_WHAT YOU WILL DO_:
Your answer must contain each line of the listing in which "pink" appears, copied in full.

== MATERIALS PROVIDED

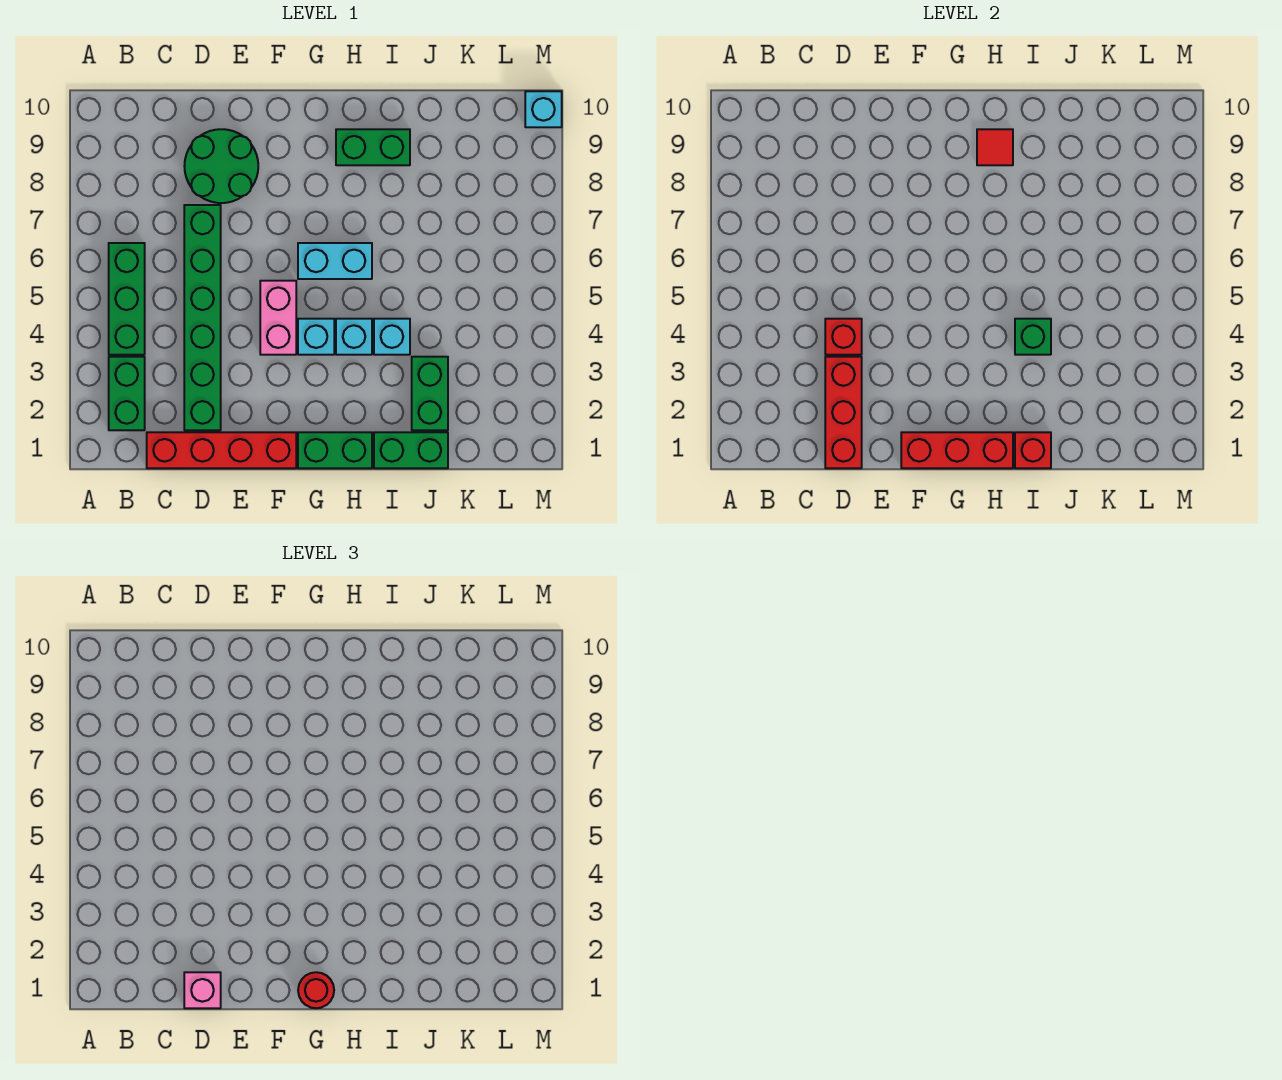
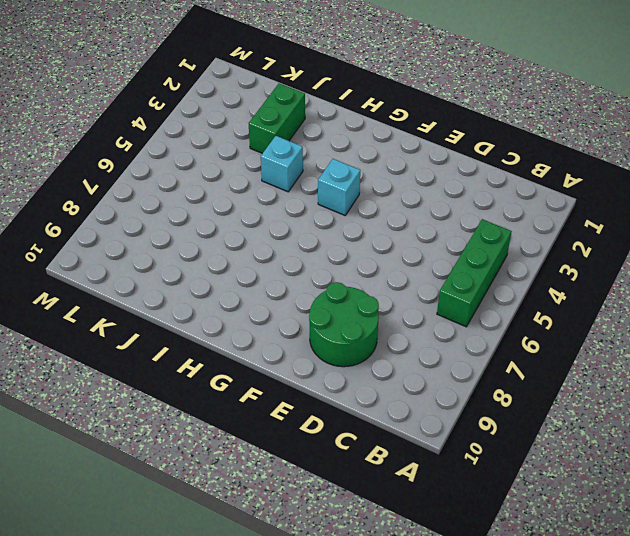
none -> green brick B2:B3 level 1
none -> red brick C1:F1 level 1
none -> green brick D2:D7 level 1

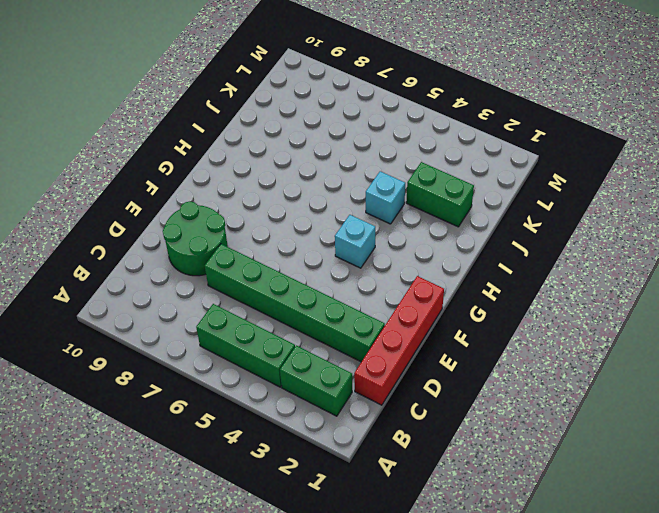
none -> pink brick F4:F5 level 1
none -> green brick G1:H1 level 1
none -> cyan brick G6:H6 level 1

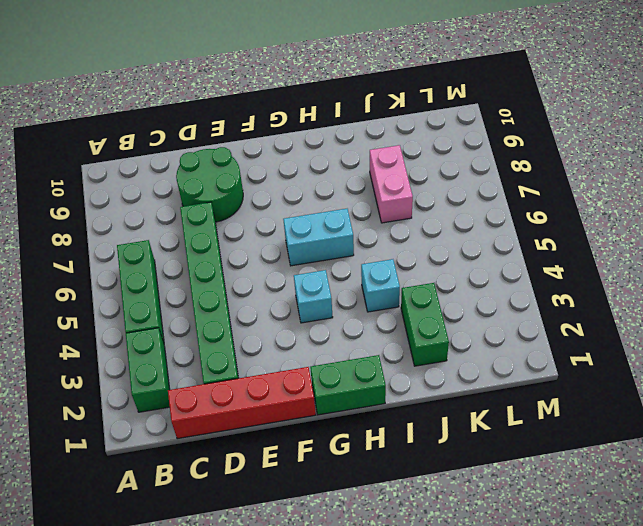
pink brick J7:J8 level 1 -> pink brick F4:F5 level 1
none -> cyan brick H4 level 1
none -> green brick H9:I9 level 1
none -> green brick I1:J1 level 1

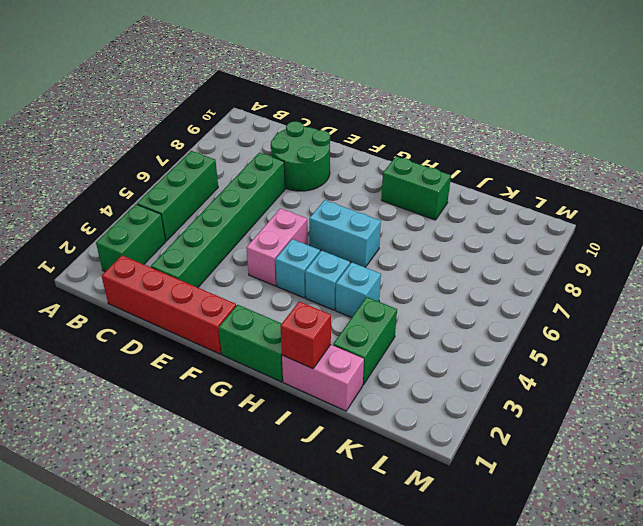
pink brick I1:J1 level 1 -> green brick I1:J1 level 1
none -> cyan brick M10 level 1
none -> red brick D1:D3 level 2
none -> red brick D4 level 2

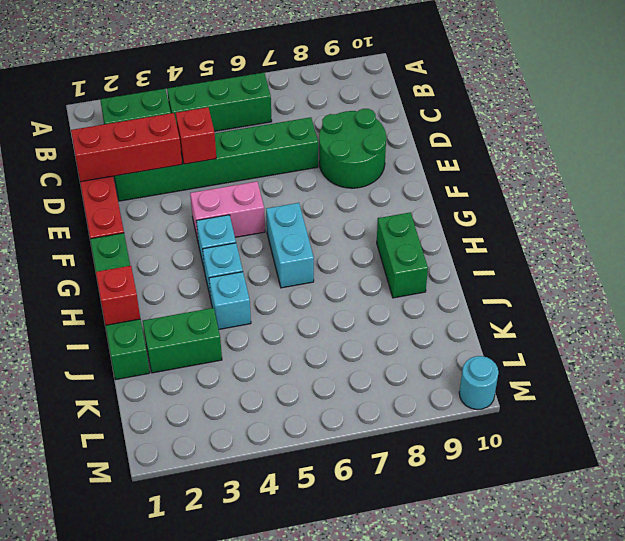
cyan round brick M10 level 1 -> cyan brick M10 level 1
none -> red brick F1:H1 level 2
none -> red tile H9 level 2
none -> green brick I4 level 2

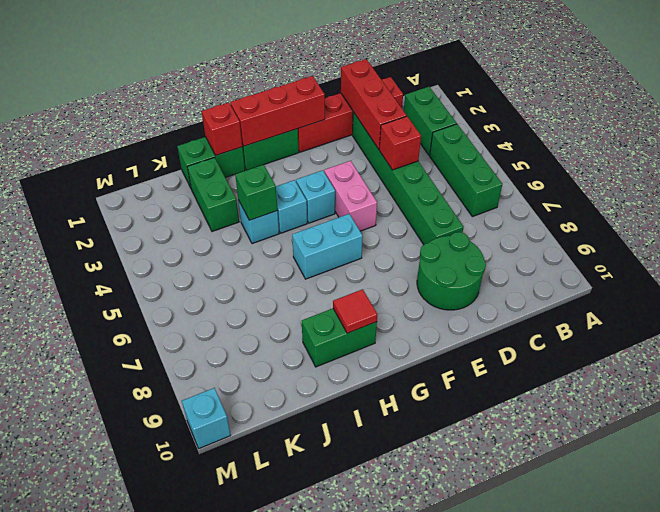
none -> pink brick D1 level 3
none -> red round brick G1 level 3

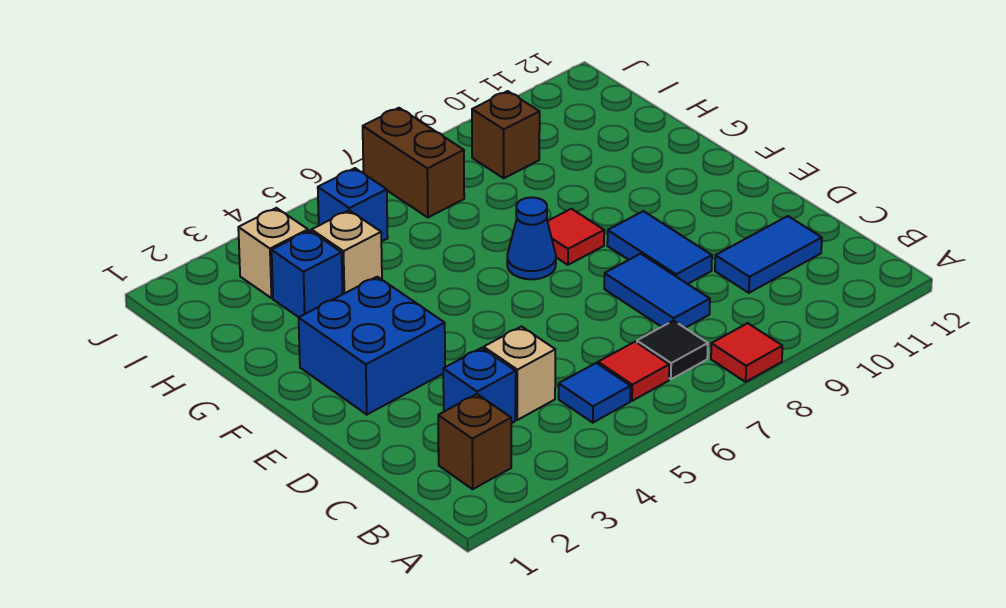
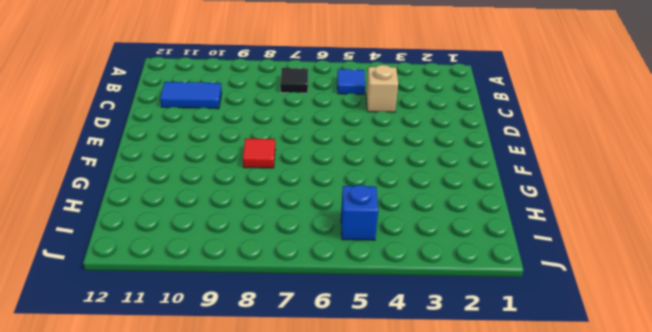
none -> red tile A8 level 1
none -> brown brick B2 level 1
none -> red tile B6 level 1

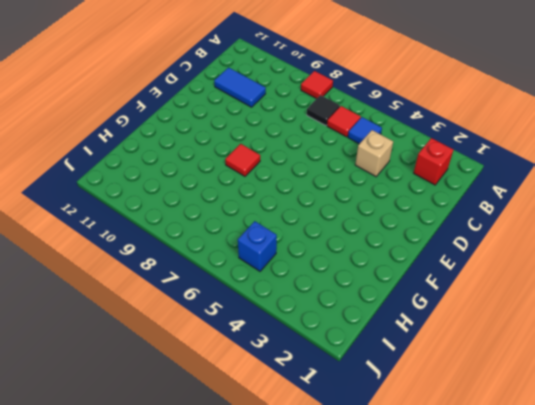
red brick B2 level 1 -> brown brick B2 level 1
none -> blue brick C3 level 1
none -> blue tile C8:D8 level 1
none -> blue tile D9:E9 level 1

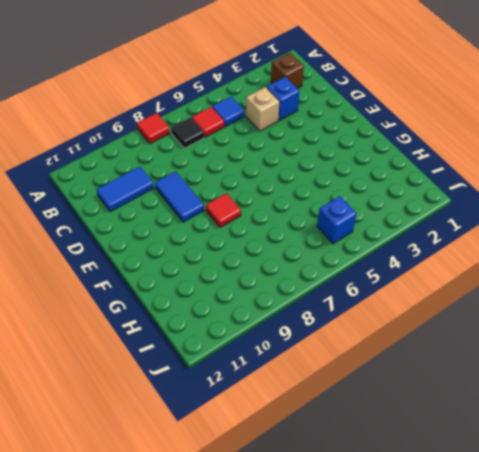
none -> blue tile C8:D8 level 1
none -> blue brick E2:F3 level 1
none -> blue cone F7 level 1

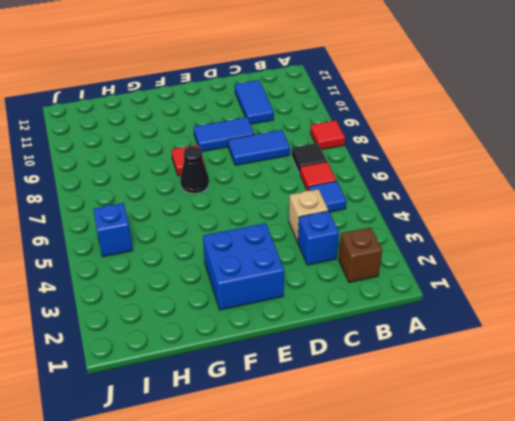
black cone F7 level 1 -> blue cone F7 level 1
none -> blue brick H3 level 1
none -> tan brick H4 level 1
none -> tan brick I3 level 1

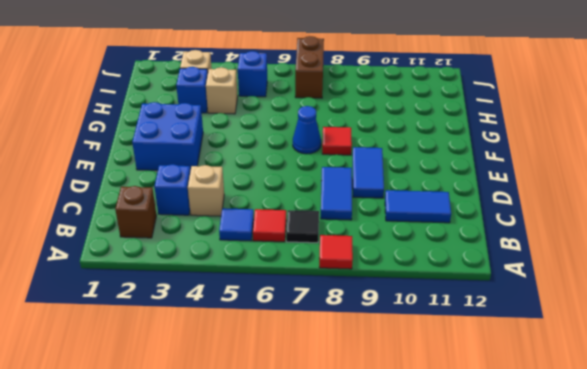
none -> brown brick I9 level 1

====

_REPLY_:
none -> pink brick F4:F5 level 1
pink brick J7:J8 level 1 -> pink brick F4:F5 level 1
pink brick I1:J1 level 1 -> green brick I1:J1 level 1
none -> pink brick D1 level 3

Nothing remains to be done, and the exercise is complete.